• _Task goal_: Hand back every line from the beginning of the data below through the line containing "(388, 176) = (840, 302): yellow", word for word and free of pictures.

• _Dataset content_:
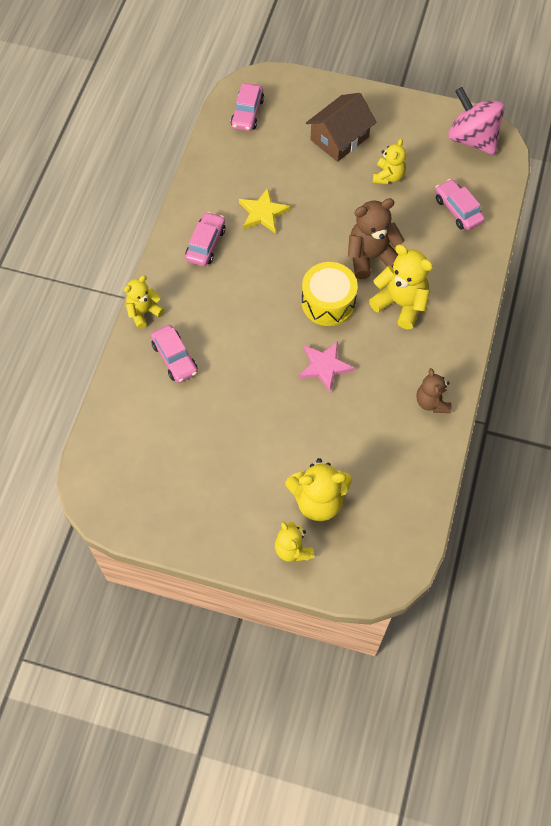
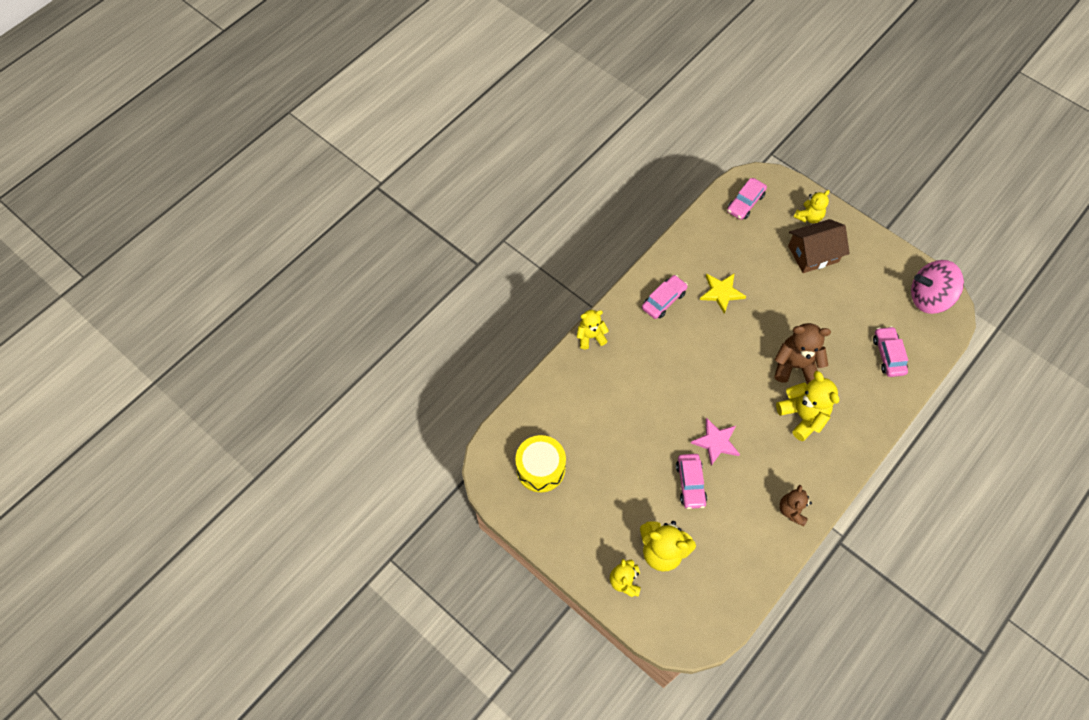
camera: 25 degrees right, 0 degrees up
(174, 358) = (598, 384): pink car -> pink car (690, 483)
(328, 302) = (742, 389): yellow drum -> yellow drum (540, 468)
(388, 176) = (840, 302): yellow teddy bear -> yellow teddy bear (808, 217)
(472, 138) = (928, 298): pink spinning top -> pink spinning top turned 75 degrees counterclockwise

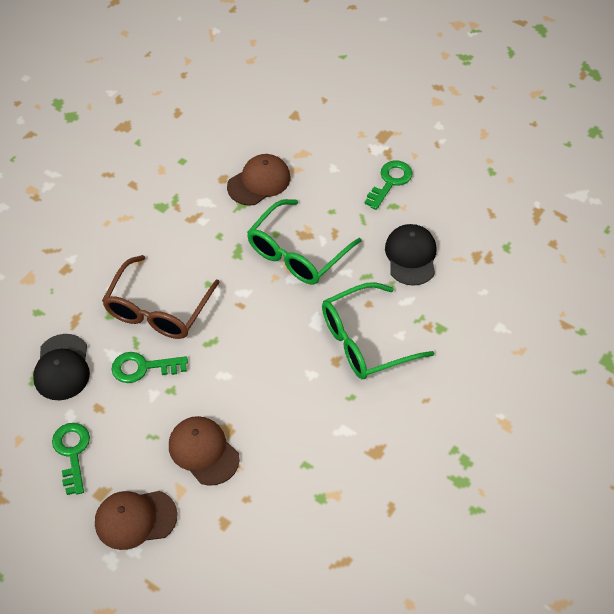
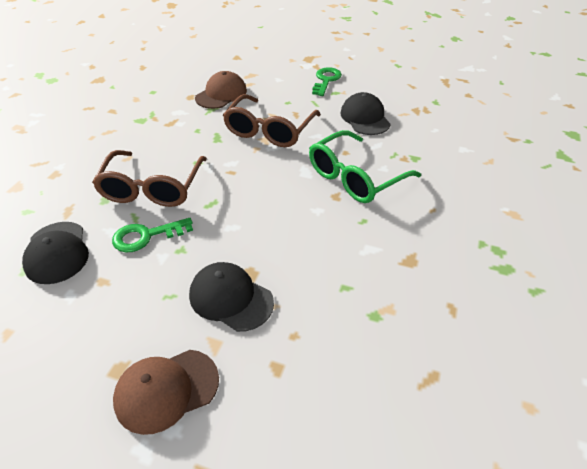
camera: 15 degrees left, 10 degrees down
(72, 452) = (76, 332): green key -> none
(203, 451) = (231, 298): brown cap -> black cap
(297, 253) = (269, 130): green glasses -> brown glasses

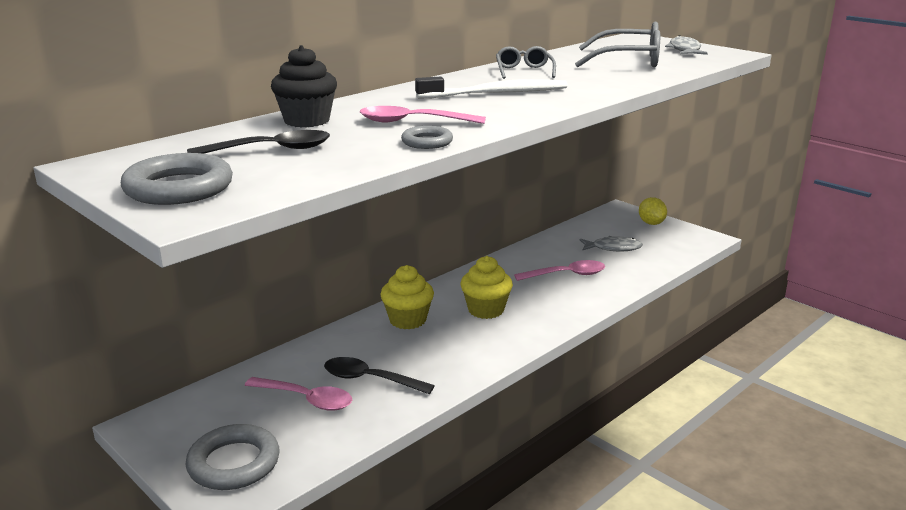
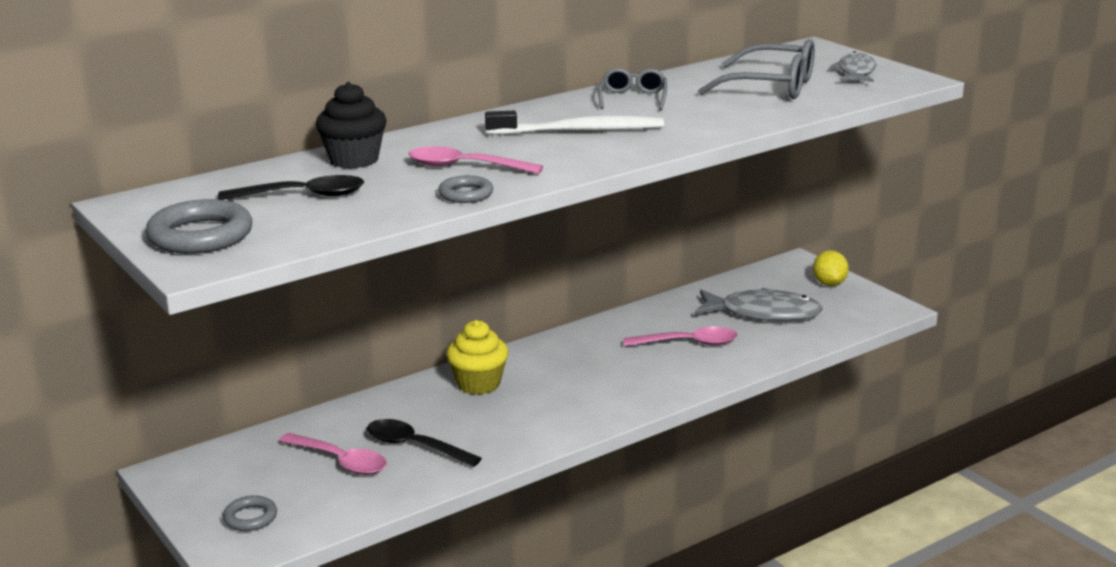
camera: 10 degrees right, 0 degrees up
(234, 463) = (250, 517): grey ring -> grey ring, size x0.56
(486, 310) = (573, 379): yellow cupcake -> none
(613, 248) = (764, 313): grey fish -> grey fish, size x1.60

• _Output of the task_:
camera: 25 degrees right, 0 degrees up
(174, 358) = (598, 384): pink car -> pink car (690, 483)
(328, 302) = (742, 389): yellow drum -> yellow drum (540, 468)
(388, 176) = (840, 302): yellow teddy bear -> yellow teddy bear (808, 217)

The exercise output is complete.